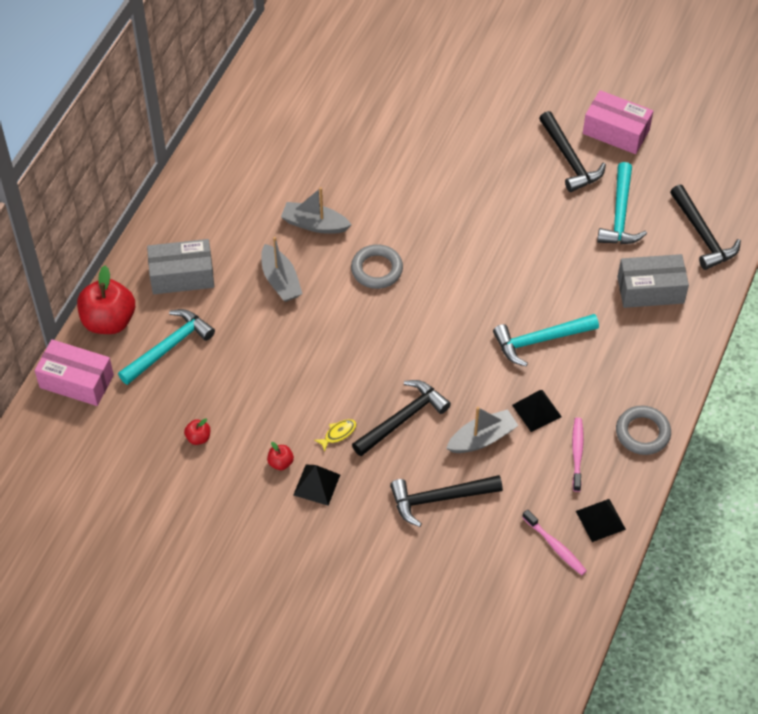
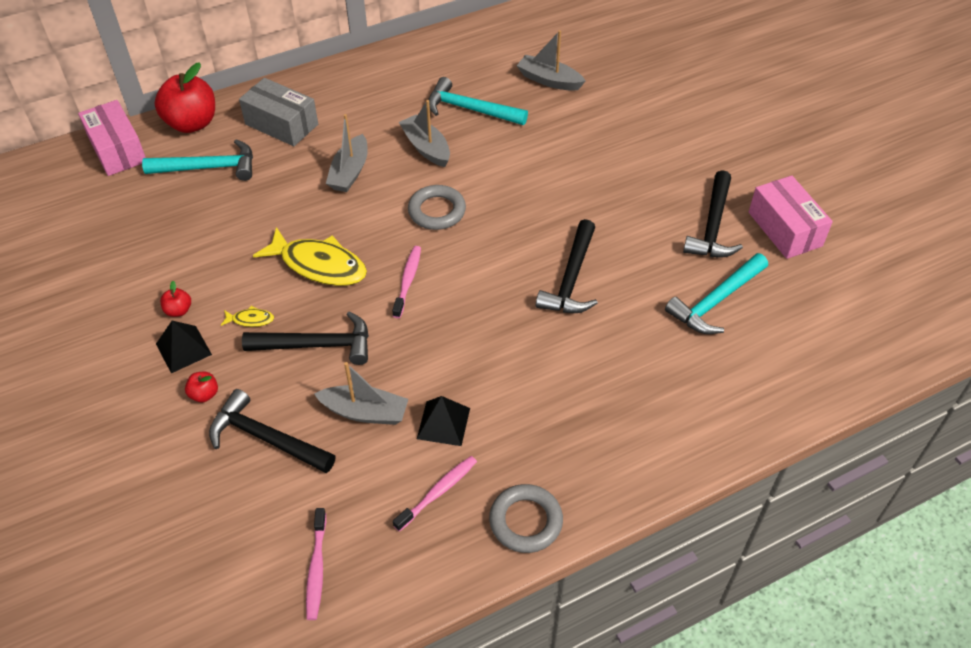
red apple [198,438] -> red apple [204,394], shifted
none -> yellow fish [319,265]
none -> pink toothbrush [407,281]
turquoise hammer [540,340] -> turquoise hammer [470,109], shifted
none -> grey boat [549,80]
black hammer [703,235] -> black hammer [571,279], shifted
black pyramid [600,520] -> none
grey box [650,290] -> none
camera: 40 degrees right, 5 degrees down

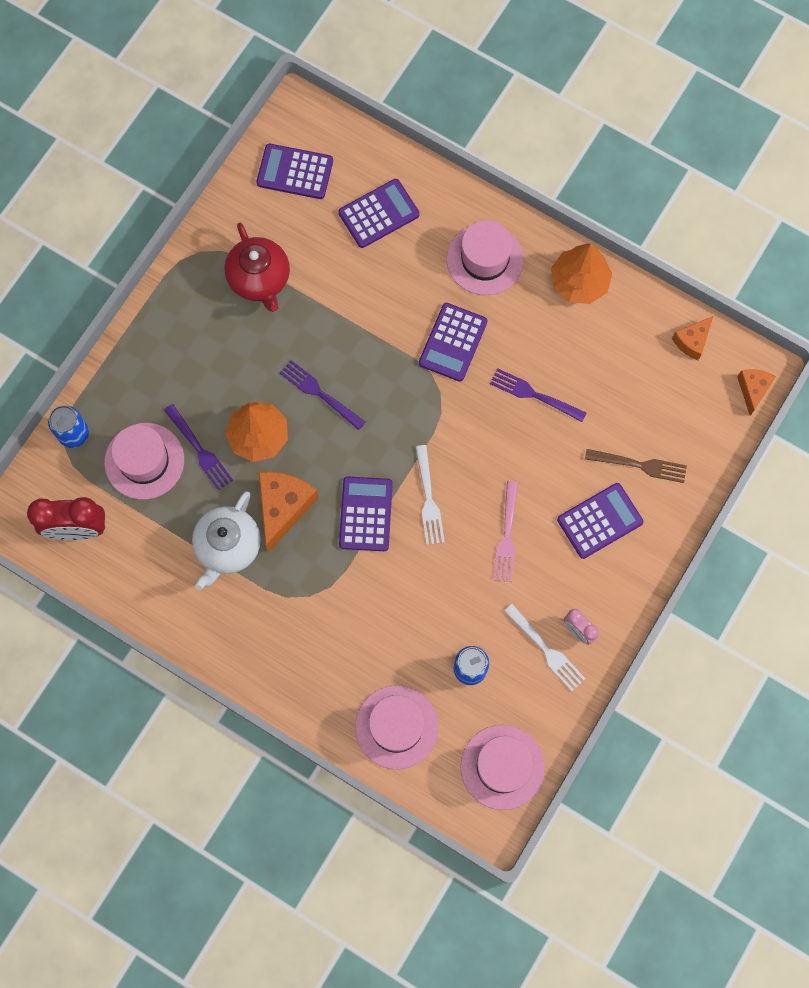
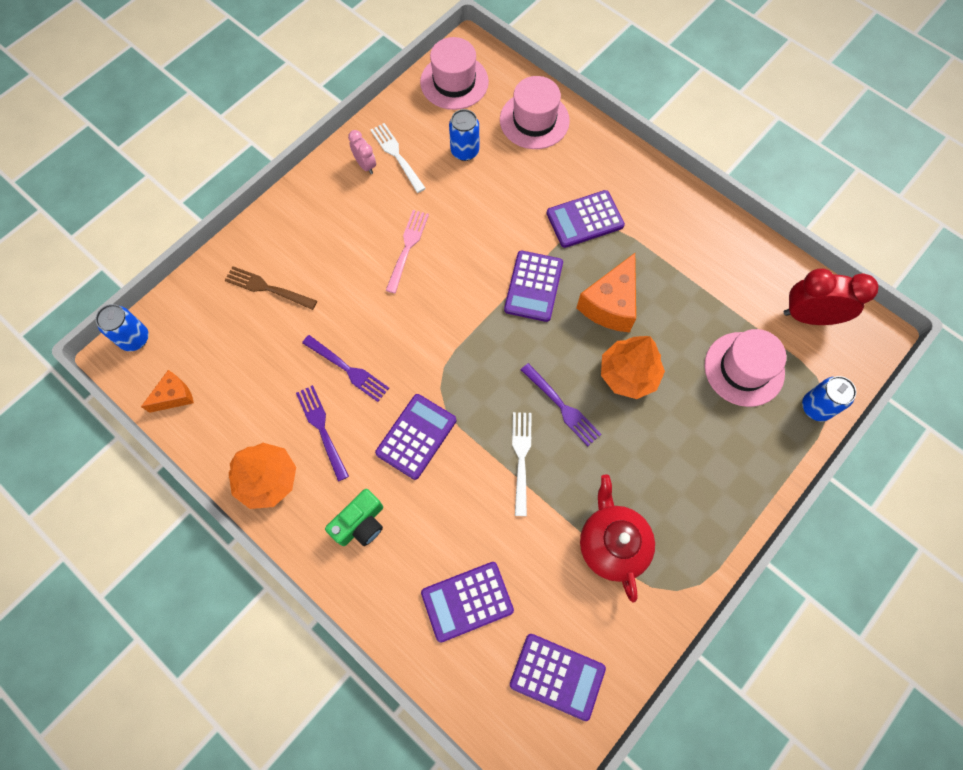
orange cheese [753,390] -> blue can [135,338]
purple fork [199,450] -> purple fork [322,429], shifted
pink hat [485,259] -> green camera [361,523]
white fork [428,499] -> white fork [521,458], shifted
purple calculator [600,521] -> purple calculator [585,219], shifted
white teapot [228,547] -> none
camera: 170 degrees left, 5 degrees down

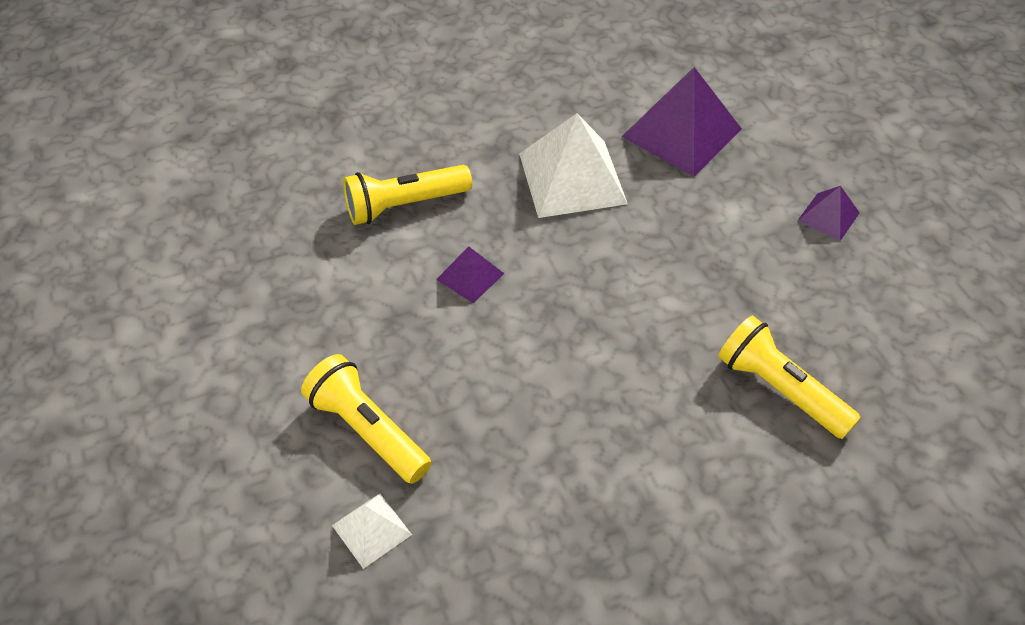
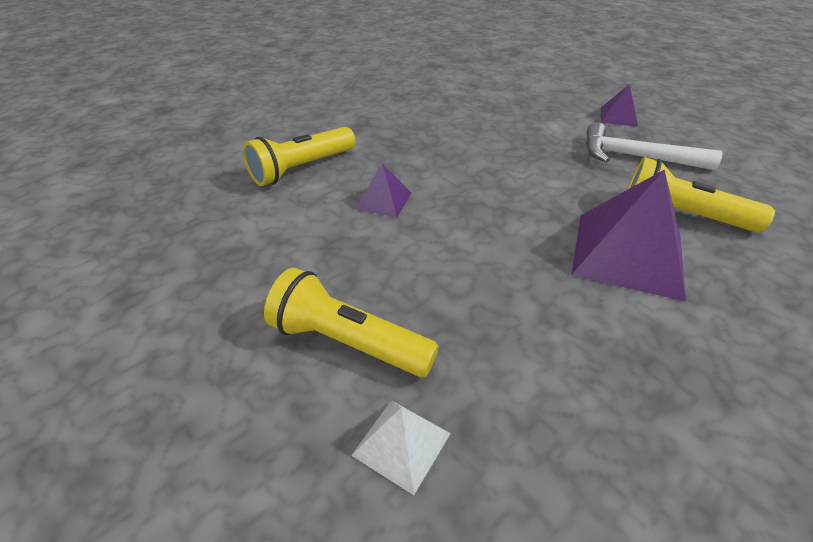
purple pyramid [682,132] -> purple pyramid [628,254], shifted
none -> white hammer [636,157]
white pyramid [572,178] -> none
camera: 20 degrees left, 10 degrees down

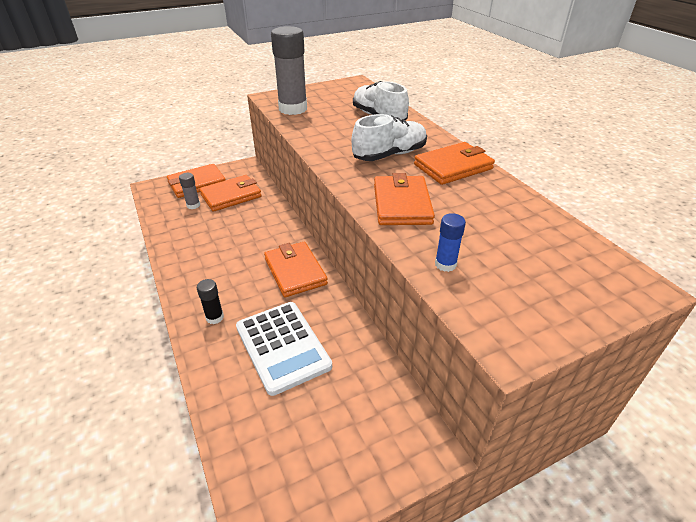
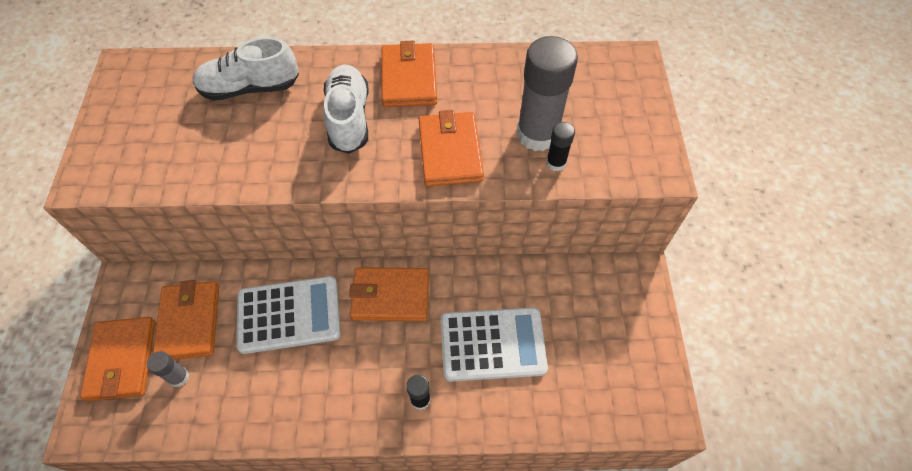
none -> white calculator [289,315]
orange wallet [401,204] -> orange wallet [450,152], 60 degrees clockwise
grey glue stick [293,109] -> grey glue stick [537,134], shifted
blue glue stick [445,264] -> black glue stick [556,163]
camera: 65 degrees left, 20 degrees up

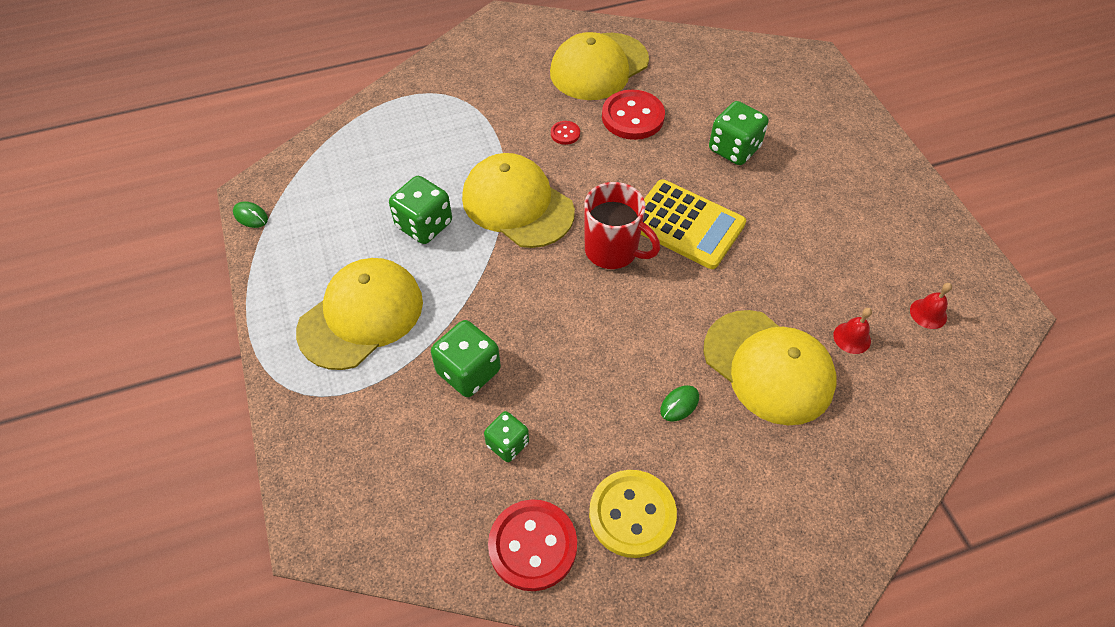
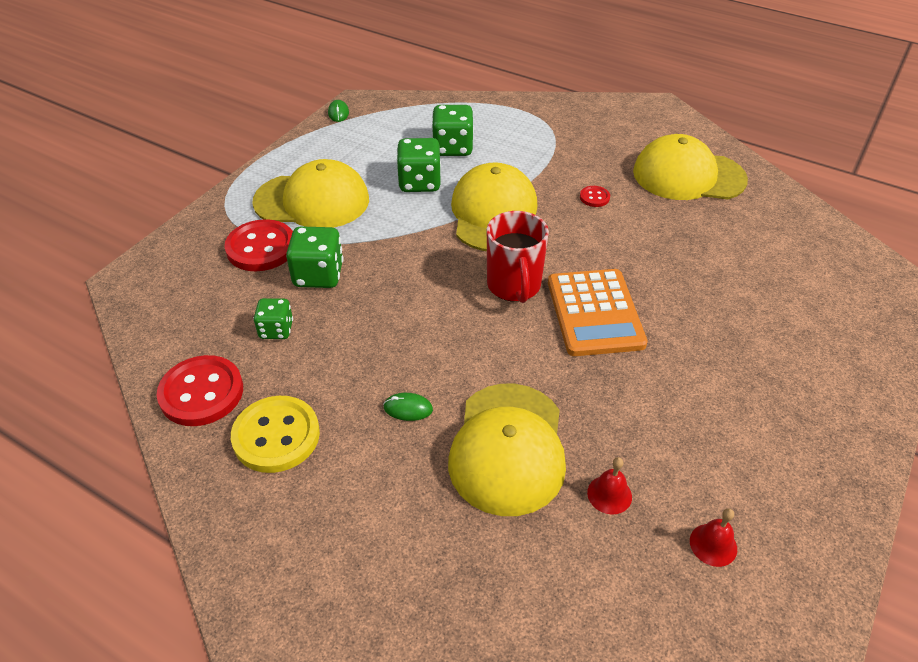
red button [632,117] -> red button [261,248], shifted
green dice [734,149] -> green dice [452,148], shifted
yellow calculator [686,224] -> orange calculator [595,313]
camera: 50 degrees right, 10 degrees down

_WORK TASK_: Omitting all images, retype each line of the records precisely.

_RESULT FOR THIS EXERCISE_:
red apple [198,438] -> red apple [204,394], shifted
none -> yellow fish [319,265]
none -> pink toothbrush [407,281]
turquoise hammer [540,340] -> turquoise hammer [470,109], shifted
none -> grey boat [549,80]
black hammer [703,235] -> black hammer [571,279], shifted
black pyramid [600,520] -> none
grey box [650,290] -> none
camera: 40 degrees right, 5 degrees down

orange cheese [753,390] -> blue can [135,338]
purple fork [199,450] -> purple fork [322,429], shifted
pink hat [485,259] -> green camera [361,523]
white fork [428,499] -> white fork [521,458], shifted
purple calculator [600,521] -> purple calculator [585,219], shifted
white teapot [228,547] -> none
camera: 170 degrees left, 5 degrees down

purple pyramid [682,132] -> purple pyramid [628,254], shifted
none -> white hammer [636,157]
white pyramid [572,178] -> none
camera: 20 degrees left, 10 degrees down

none -> white calculator [289,315]
orange wallet [401,204] -> orange wallet [450,152], 60 degrees clockwise
grey glue stick [293,109] -> grey glue stick [537,134], shifted
blue glue stick [445,264] -> black glue stick [556,163]
camera: 65 degrees left, 20 degrees up

red button [632,117] -> red button [261,248], shifted
green dice [734,149] -> green dice [452,148], shifted
yellow calculator [686,224] -> orange calculator [595,313]
camera: 50 degrees right, 10 degrees down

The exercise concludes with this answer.